What you will do: When you reach the line in the data below that contains "(689, 195) = (448, 94): red", please start repeating lines exactly, and stop after the line that contains "(818, 352) = (605, 149): green", repeating nothing else.

Material provided:
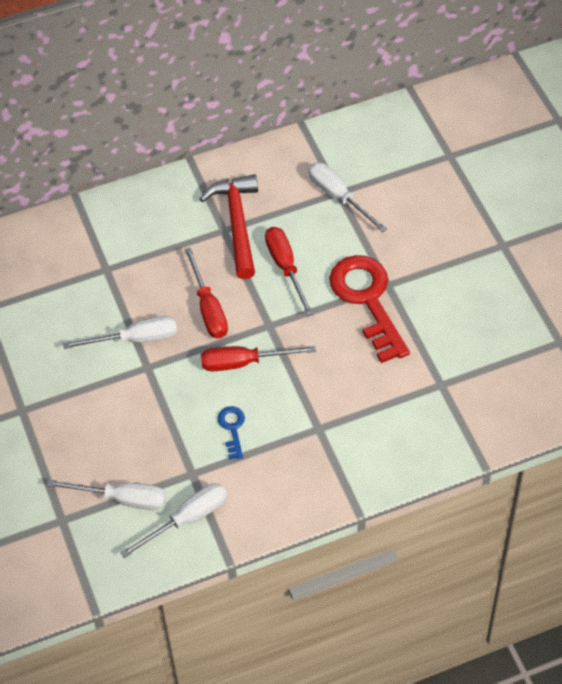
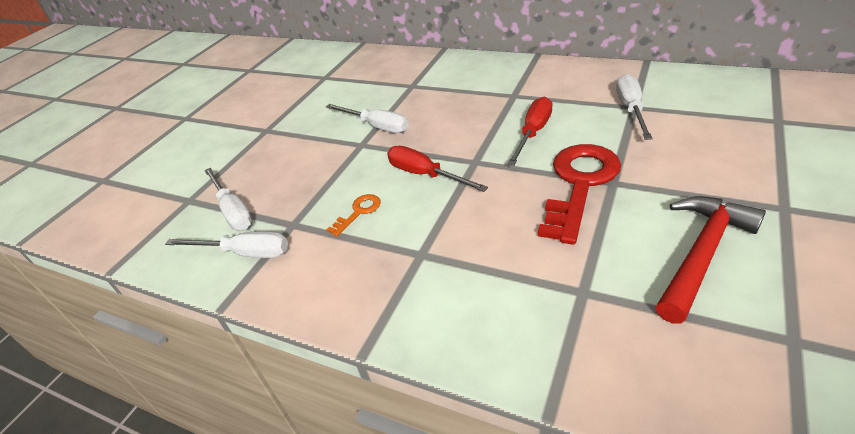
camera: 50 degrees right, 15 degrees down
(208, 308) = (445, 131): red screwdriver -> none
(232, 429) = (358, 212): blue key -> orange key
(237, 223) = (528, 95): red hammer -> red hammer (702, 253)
* * *
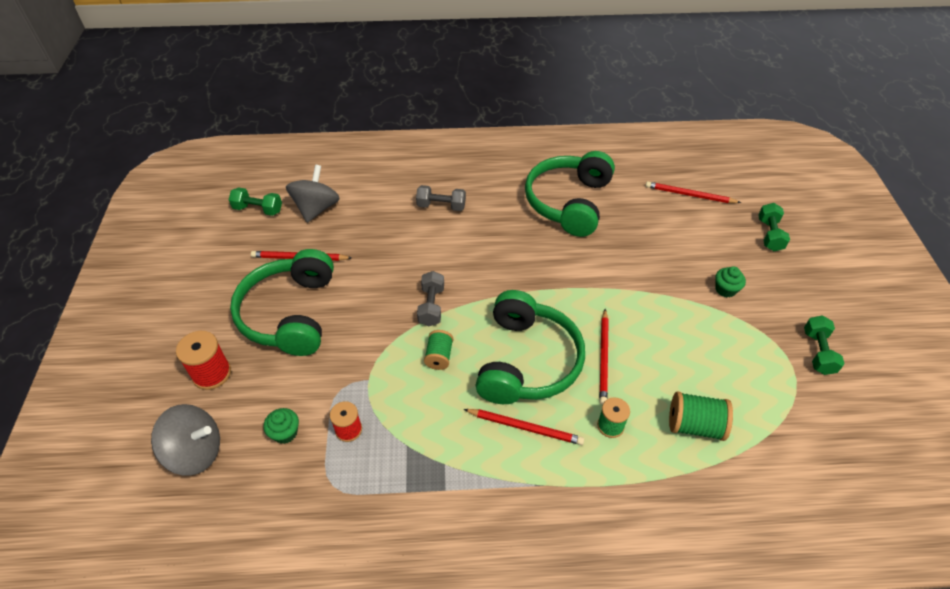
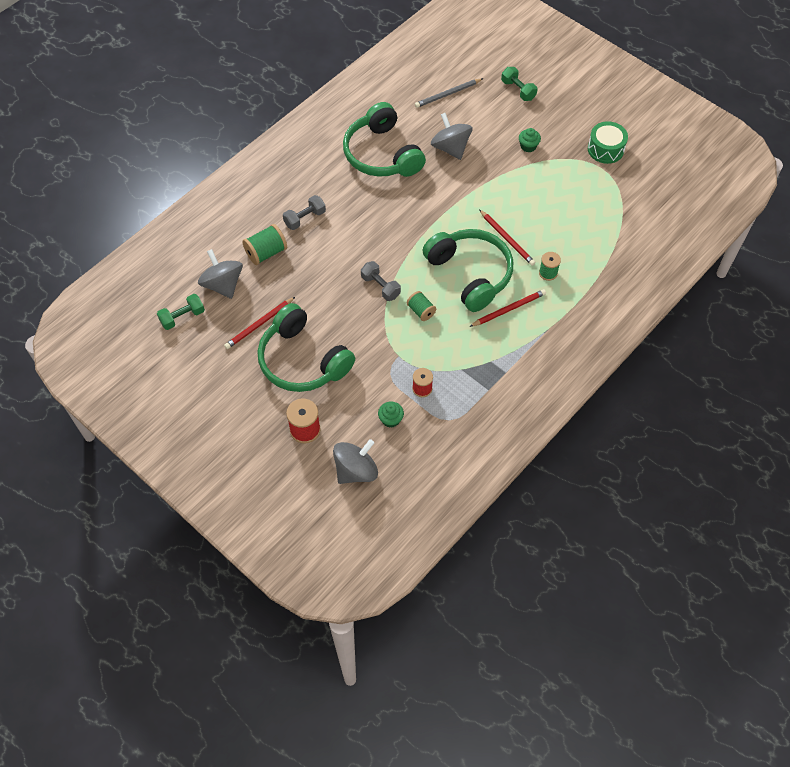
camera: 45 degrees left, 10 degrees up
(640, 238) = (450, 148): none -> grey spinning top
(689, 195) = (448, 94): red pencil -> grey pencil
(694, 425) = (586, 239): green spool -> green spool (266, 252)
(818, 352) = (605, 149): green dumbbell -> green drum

Exercise result:
(689, 195) = (448, 94): red pencil -> grey pencil
(694, 425) = (586, 239): green spool -> green spool (266, 252)
(818, 352) = (605, 149): green dumbbell -> green drum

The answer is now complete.